> **SET EXERCISE**: Please quote all of the records below verbatim, line for line.

────────────────────────────────────────

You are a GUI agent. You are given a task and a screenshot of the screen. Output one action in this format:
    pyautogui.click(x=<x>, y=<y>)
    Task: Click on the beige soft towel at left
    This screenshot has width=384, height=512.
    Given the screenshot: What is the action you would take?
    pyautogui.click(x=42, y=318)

────────────────────────────────────────

> **FULL SOLUTION**:
You are a GUI agent. You are given a task and a screenshot of the screen. Output one action in this format:
    pyautogui.click(x=<x>, y=<y>)
    Task: Click on the beige soft towel at left
    This screenshot has width=384, height=512.
    Given the screenshot: What is the action you would take?
    pyautogui.click(x=42, y=318)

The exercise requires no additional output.